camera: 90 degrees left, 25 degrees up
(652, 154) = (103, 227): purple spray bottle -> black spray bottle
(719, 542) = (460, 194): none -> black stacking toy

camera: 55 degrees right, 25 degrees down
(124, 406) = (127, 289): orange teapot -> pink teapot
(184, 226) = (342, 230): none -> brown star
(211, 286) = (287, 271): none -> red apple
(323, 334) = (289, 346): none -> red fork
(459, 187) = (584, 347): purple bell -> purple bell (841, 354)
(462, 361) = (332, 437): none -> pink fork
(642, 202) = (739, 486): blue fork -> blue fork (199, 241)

================================

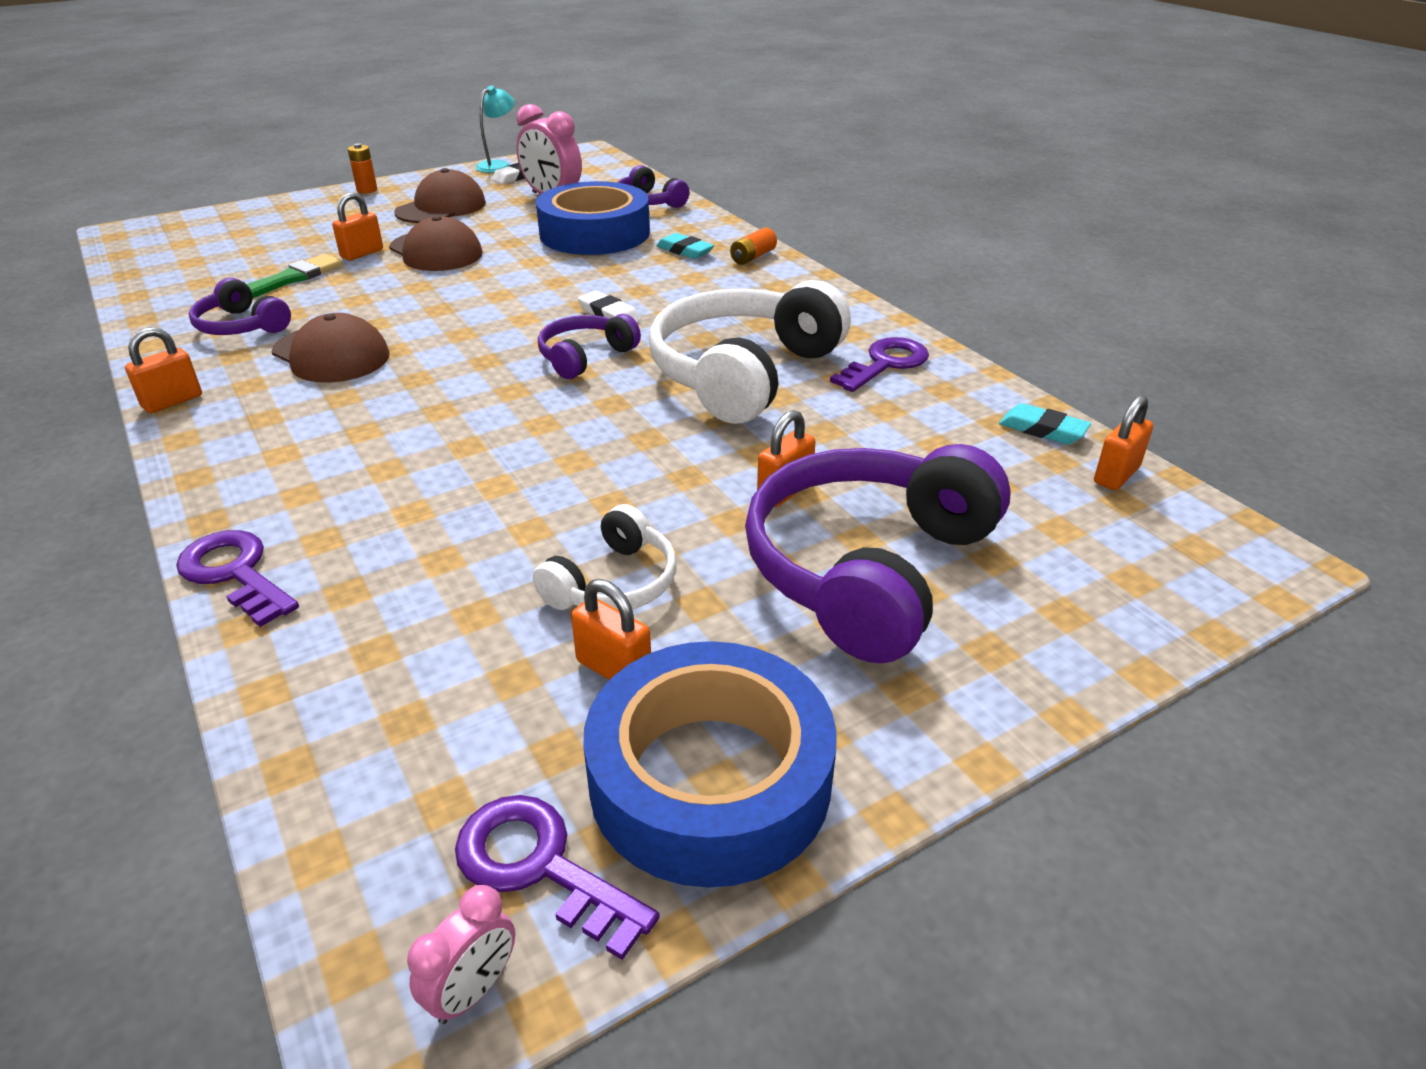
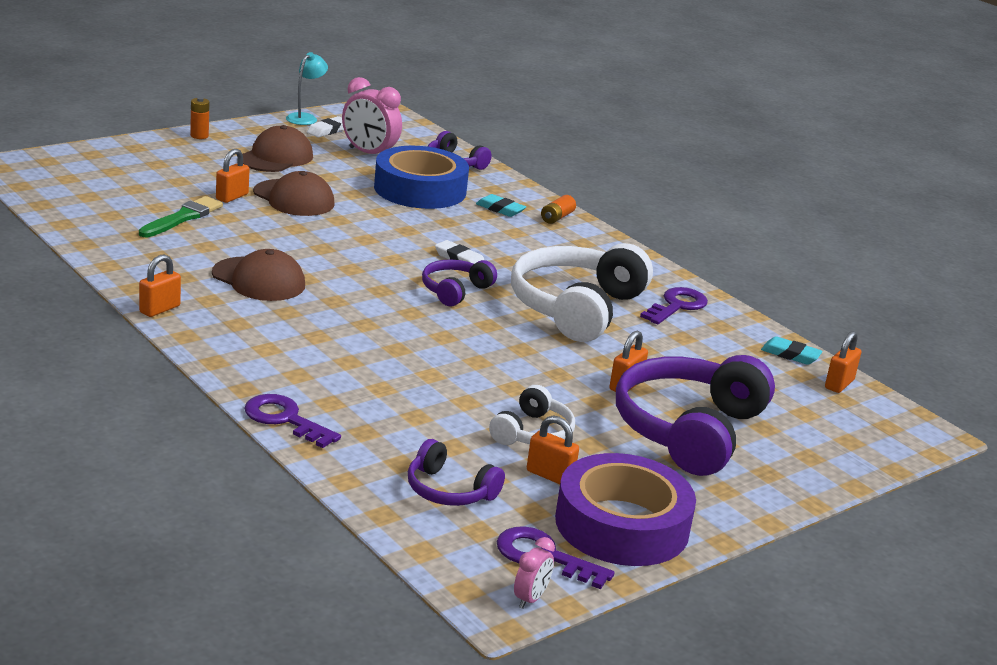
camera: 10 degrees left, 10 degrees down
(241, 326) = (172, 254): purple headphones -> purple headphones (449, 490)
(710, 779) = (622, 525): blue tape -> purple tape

================================

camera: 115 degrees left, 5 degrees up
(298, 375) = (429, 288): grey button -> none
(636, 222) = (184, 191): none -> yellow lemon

================================

Your assignment. Referring to the material above, set down exactly the lines between the line with "camera: 90 degrees left, 25 degrees up" and the line with "(642, 202) = (739, 486): blue", inclusive, and no other lines.

Final answer.
camera: 90 degrees left, 25 degrees up
(652, 154) = (103, 227): purple spray bottle -> black spray bottle
(719, 542) = (460, 194): none -> black stacking toy

camera: 55 degrees right, 25 degrees down
(124, 406) = (127, 289): orange teapot -> pink teapot
(184, 226) = (342, 230): none -> brown star
(211, 286) = (287, 271): none -> red apple
(323, 334) = (289, 346): none -> red fork
(459, 187) = (584, 347): purple bell -> purple bell (841, 354)
(462, 361) = (332, 437): none -> pink fork
(642, 202) = (739, 486): blue fork -> blue fork (199, 241)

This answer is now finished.